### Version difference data
== Segment start ==

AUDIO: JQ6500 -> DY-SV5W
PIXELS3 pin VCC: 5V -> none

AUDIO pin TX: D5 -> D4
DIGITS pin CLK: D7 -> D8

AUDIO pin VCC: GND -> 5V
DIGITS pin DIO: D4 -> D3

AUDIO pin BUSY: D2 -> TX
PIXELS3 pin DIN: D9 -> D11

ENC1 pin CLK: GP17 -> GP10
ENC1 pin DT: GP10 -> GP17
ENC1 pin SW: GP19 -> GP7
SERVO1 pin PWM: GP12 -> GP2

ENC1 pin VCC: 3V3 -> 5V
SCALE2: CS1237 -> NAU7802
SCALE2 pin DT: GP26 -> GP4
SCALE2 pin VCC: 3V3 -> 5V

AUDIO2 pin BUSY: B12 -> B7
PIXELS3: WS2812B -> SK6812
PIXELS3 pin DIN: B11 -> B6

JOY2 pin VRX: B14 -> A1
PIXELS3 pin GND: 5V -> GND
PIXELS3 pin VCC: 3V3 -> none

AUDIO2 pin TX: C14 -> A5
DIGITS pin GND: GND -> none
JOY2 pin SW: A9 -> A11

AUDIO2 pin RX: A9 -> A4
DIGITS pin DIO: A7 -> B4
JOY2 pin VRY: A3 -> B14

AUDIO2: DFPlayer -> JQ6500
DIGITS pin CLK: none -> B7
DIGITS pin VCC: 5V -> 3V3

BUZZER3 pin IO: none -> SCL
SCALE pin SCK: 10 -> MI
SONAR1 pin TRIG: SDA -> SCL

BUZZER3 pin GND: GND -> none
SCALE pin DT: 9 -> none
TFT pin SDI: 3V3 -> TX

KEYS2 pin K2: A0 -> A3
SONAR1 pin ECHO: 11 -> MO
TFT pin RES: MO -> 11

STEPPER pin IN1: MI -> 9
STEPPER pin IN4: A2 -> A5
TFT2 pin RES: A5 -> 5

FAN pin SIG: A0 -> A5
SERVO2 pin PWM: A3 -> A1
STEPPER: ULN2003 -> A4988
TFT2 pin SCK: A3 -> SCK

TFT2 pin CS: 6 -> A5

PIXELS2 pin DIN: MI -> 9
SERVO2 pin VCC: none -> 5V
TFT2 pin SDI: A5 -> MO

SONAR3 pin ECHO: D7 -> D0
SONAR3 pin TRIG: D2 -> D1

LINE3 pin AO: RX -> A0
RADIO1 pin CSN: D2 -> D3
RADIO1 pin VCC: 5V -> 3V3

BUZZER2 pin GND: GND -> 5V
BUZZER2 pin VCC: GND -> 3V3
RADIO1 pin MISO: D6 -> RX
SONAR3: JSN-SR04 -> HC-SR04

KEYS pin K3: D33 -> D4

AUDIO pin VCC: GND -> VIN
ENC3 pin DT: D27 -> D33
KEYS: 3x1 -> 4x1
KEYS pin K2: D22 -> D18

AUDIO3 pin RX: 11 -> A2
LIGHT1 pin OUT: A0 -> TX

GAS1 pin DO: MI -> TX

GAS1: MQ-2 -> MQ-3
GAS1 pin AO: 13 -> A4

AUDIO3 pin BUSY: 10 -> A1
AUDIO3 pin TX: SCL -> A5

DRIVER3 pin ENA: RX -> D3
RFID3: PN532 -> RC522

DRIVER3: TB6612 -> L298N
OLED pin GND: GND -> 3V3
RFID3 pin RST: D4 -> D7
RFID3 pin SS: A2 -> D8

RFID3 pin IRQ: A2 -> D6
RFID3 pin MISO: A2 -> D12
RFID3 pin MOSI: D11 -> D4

== Segment end ==

### YOUR GOAL
Going through the entries above, show each line that contains "ECHO".

### TASK ANSWER
SONAR1 pin ECHO: 11 -> MO
SONAR3 pin ECHO: D7 -> D0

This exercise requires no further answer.